[Opening DATASET CONTENT section]

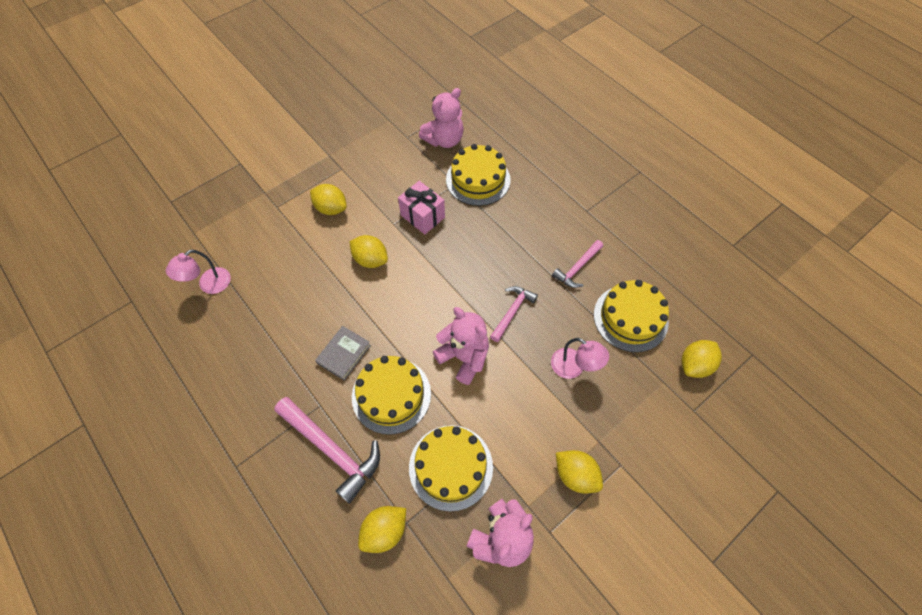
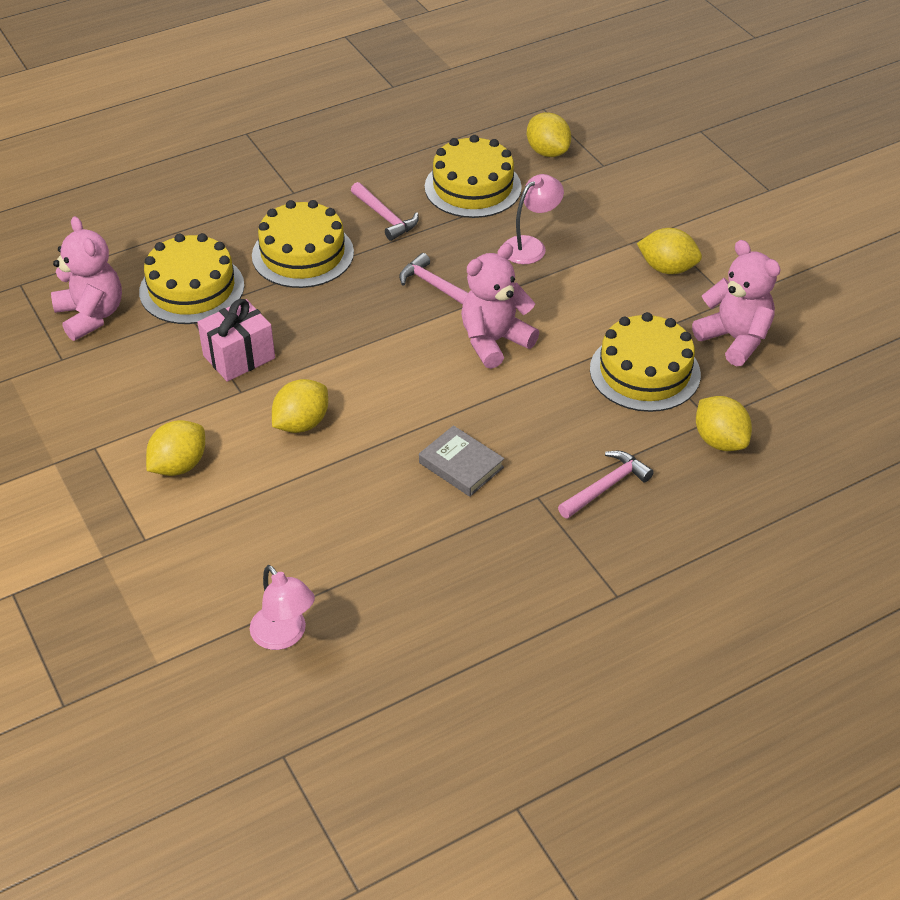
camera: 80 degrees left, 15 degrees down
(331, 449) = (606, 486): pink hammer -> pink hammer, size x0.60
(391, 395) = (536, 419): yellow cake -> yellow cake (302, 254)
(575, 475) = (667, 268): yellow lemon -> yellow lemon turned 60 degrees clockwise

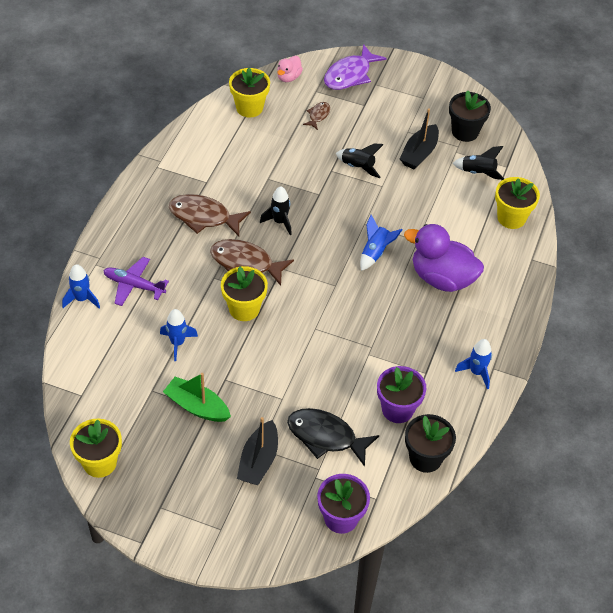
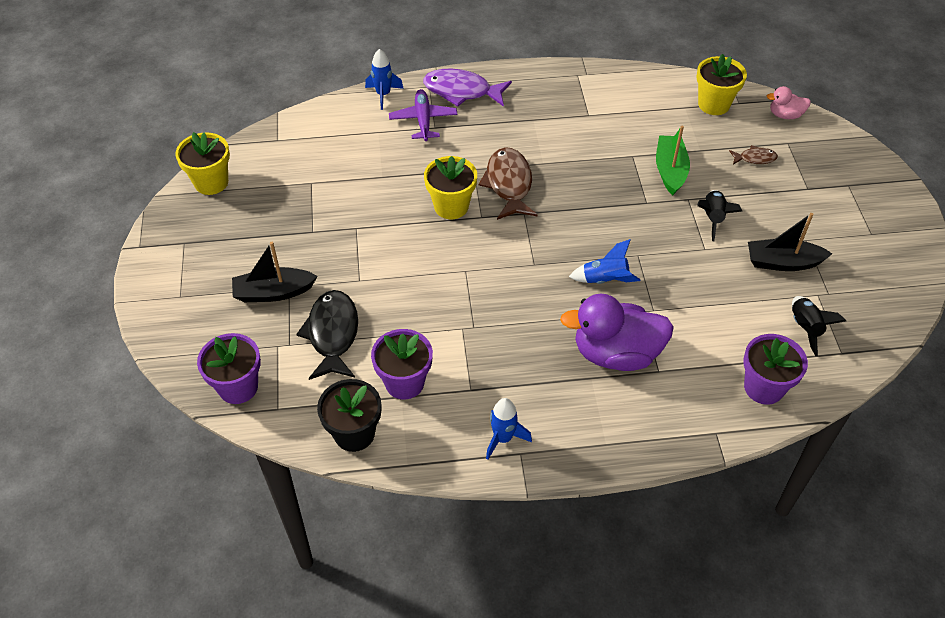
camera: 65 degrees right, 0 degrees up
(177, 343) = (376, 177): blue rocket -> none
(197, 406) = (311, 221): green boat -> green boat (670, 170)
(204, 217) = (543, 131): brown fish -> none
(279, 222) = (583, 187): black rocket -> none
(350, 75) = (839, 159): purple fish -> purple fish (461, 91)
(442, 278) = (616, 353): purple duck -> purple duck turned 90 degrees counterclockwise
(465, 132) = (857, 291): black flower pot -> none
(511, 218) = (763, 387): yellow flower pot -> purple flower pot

[Closing DATASET CONTENT section]

**INSTRUCTIONS FOR THE TASK:** Give only the number of lines in the entries that contain "fish".

**EXERCISE ANSWER:** 2